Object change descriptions
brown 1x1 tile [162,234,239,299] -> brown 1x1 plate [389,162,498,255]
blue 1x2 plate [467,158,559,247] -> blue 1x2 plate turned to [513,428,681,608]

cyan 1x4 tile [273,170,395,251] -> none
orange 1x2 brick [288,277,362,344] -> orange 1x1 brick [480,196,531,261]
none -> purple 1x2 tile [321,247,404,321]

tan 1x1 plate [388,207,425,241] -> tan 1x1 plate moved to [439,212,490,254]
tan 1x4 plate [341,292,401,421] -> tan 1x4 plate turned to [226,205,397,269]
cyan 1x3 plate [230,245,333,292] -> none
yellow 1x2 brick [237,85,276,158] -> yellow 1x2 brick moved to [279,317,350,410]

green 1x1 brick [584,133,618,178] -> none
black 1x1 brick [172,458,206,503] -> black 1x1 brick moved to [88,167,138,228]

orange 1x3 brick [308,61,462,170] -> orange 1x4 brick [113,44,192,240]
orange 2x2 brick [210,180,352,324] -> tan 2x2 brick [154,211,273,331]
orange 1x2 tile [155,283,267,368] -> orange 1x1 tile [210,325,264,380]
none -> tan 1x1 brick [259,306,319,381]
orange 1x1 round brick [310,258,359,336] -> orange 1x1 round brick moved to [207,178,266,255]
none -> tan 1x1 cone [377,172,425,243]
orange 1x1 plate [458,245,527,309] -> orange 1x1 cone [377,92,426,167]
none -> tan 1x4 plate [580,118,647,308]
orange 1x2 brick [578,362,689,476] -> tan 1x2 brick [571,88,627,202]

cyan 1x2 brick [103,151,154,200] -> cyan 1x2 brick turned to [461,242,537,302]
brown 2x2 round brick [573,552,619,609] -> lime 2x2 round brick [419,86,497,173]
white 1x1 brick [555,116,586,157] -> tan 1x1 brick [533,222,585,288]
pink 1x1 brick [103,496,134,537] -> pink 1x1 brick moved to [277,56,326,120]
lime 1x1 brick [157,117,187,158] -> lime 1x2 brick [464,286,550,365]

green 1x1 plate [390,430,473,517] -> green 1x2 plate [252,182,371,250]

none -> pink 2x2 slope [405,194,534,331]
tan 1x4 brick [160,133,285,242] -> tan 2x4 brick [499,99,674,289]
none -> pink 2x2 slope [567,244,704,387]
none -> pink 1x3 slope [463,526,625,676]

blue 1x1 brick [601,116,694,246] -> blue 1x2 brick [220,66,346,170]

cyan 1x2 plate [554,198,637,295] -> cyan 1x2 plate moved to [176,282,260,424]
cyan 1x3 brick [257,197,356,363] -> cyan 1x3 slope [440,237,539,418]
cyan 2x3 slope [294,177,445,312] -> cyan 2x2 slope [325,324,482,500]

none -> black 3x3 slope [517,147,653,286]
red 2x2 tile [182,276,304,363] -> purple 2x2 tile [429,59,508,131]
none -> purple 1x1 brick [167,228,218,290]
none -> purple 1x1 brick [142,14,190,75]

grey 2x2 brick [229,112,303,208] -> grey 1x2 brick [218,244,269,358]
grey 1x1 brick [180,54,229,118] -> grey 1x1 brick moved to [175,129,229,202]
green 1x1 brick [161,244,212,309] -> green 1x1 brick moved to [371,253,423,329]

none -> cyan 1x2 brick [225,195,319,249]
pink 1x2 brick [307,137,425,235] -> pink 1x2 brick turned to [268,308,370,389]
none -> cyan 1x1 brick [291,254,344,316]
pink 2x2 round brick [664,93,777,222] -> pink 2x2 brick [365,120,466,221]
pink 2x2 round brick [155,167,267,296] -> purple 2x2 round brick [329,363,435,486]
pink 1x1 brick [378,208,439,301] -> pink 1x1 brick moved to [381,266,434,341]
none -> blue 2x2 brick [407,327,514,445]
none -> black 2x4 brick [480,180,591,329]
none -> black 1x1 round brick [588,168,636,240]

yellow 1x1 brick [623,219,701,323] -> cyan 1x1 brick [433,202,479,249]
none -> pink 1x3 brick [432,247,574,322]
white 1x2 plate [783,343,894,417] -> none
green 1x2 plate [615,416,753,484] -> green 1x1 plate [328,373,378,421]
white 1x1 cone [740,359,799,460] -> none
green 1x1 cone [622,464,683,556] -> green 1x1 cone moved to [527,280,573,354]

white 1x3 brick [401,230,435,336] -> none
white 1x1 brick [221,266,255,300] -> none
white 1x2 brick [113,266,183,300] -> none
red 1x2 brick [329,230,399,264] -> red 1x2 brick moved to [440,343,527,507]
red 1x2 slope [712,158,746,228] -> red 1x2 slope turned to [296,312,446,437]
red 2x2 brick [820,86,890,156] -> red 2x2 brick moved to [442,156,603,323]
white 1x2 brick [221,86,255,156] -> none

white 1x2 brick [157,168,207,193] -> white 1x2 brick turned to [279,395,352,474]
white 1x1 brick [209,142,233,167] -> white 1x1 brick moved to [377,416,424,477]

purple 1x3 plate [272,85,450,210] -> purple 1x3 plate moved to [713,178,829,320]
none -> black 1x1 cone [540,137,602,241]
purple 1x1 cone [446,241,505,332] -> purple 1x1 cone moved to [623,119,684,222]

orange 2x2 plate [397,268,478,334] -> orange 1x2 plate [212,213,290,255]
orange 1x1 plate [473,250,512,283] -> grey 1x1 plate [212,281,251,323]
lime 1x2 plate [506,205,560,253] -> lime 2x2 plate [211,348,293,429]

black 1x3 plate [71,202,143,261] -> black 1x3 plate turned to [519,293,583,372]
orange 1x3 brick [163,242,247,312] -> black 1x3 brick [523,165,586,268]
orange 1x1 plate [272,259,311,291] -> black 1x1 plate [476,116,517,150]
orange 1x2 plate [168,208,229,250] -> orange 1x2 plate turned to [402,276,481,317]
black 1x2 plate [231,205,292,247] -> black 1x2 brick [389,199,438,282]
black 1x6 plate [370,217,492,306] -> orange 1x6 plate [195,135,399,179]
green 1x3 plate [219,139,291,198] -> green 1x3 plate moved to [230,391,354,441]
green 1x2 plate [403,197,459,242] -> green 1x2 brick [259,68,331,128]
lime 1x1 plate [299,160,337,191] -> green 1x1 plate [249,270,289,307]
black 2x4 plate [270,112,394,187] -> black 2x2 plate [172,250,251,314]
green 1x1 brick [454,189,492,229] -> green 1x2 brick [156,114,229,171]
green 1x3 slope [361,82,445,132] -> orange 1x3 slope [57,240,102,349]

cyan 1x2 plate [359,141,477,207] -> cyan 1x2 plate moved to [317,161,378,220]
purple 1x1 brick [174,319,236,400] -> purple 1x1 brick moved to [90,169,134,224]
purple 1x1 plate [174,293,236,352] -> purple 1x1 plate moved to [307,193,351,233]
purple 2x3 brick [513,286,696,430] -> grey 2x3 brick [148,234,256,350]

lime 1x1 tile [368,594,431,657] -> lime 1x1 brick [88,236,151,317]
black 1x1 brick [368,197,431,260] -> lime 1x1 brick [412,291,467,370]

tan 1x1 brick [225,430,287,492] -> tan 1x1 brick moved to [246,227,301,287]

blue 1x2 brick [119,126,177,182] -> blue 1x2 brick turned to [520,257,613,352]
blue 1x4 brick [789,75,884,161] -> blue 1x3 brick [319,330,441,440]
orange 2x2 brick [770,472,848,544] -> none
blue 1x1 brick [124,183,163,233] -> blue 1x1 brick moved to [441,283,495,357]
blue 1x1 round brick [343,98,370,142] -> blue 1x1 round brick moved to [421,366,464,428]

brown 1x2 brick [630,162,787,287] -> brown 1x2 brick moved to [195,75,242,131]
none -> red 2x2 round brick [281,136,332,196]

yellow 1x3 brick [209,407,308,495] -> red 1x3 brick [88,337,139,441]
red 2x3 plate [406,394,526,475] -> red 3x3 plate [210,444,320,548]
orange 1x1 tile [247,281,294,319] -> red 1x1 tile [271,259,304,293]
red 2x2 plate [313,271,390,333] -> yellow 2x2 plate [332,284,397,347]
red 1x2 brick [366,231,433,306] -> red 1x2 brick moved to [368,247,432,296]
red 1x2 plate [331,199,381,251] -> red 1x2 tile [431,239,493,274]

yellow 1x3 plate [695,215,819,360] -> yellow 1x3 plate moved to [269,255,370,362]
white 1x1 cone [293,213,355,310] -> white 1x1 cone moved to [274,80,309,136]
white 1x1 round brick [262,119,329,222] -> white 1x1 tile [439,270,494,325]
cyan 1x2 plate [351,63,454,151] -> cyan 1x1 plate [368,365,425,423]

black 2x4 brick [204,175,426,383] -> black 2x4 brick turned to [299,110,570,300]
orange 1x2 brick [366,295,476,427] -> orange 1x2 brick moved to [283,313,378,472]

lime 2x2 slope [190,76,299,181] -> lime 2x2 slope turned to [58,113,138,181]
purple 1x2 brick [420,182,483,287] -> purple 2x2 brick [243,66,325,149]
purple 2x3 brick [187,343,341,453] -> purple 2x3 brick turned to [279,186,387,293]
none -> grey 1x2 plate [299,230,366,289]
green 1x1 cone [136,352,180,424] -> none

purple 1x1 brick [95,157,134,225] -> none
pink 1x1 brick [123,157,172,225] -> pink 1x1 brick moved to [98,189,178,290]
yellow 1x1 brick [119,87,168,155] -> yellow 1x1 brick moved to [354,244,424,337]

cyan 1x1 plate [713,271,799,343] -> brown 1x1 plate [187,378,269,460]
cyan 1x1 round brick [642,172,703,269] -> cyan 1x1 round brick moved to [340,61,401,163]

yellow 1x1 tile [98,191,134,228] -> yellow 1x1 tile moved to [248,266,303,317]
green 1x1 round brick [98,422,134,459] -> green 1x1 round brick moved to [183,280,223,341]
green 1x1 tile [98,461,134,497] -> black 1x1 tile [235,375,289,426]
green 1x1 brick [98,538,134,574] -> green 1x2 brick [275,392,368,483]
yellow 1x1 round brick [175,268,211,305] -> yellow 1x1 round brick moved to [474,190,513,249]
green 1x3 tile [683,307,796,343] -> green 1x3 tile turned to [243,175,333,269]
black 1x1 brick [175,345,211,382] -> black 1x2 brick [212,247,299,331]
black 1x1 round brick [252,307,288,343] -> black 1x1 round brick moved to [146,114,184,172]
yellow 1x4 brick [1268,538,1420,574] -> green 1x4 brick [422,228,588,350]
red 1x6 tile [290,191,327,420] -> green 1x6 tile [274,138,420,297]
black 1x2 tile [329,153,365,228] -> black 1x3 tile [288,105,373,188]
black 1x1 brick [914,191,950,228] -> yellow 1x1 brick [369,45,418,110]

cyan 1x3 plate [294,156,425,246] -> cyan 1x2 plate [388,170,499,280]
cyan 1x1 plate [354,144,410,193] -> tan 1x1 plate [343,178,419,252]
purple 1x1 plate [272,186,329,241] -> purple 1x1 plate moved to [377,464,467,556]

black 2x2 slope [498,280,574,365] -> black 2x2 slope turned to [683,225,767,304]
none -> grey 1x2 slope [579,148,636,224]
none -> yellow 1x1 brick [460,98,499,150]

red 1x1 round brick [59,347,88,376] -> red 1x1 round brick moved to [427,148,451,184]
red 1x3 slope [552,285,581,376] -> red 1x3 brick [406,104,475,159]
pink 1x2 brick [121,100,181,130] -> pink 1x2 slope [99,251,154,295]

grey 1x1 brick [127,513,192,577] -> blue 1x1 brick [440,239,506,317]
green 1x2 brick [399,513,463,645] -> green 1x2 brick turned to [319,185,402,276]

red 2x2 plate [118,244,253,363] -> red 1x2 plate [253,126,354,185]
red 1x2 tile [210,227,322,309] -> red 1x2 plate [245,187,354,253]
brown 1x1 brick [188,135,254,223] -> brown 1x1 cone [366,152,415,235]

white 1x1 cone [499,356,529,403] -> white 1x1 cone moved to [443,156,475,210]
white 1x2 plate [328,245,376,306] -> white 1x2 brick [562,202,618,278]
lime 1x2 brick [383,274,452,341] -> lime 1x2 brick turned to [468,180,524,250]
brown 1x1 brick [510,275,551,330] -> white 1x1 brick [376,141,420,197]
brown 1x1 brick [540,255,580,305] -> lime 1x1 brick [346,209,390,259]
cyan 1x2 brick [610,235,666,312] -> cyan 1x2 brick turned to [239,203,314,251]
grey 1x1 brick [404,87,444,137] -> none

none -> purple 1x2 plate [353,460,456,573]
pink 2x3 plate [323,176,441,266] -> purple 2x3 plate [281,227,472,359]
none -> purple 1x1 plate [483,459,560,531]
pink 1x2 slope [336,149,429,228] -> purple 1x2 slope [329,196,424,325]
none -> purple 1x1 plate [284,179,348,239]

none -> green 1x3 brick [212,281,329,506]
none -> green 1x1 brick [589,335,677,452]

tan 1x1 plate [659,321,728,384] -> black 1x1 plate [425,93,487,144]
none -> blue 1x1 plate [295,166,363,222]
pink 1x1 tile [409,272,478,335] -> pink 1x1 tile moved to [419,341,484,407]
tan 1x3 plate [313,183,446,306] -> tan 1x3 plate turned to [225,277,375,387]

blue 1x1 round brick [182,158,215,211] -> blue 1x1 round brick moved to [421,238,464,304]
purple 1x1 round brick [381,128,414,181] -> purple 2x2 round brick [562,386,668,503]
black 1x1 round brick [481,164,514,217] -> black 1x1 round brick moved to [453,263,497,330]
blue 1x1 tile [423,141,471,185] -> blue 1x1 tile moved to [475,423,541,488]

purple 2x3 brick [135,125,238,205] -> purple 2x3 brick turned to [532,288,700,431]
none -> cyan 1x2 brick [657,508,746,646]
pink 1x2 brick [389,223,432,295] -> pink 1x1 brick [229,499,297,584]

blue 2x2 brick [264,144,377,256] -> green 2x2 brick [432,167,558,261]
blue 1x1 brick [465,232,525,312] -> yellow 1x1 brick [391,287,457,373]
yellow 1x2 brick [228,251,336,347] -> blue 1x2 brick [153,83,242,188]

:: To do ::
Starting at the line that has "orange 2x2 brick [770,472,848,544] -> none" in the records above, restate word for word every line until the one that has "orange 1x1 tile [247,281,294,319]", and include that one as well.

:: Your solution ::
orange 2x2 brick [770,472,848,544] -> none
blue 1x1 brick [124,183,163,233] -> blue 1x1 brick moved to [441,283,495,357]
blue 1x1 round brick [343,98,370,142] -> blue 1x1 round brick moved to [421,366,464,428]

brown 1x2 brick [630,162,787,287] -> brown 1x2 brick moved to [195,75,242,131]
none -> red 2x2 round brick [281,136,332,196]

yellow 1x3 brick [209,407,308,495] -> red 1x3 brick [88,337,139,441]
red 2x3 plate [406,394,526,475] -> red 3x3 plate [210,444,320,548]
orange 1x1 tile [247,281,294,319] -> red 1x1 tile [271,259,304,293]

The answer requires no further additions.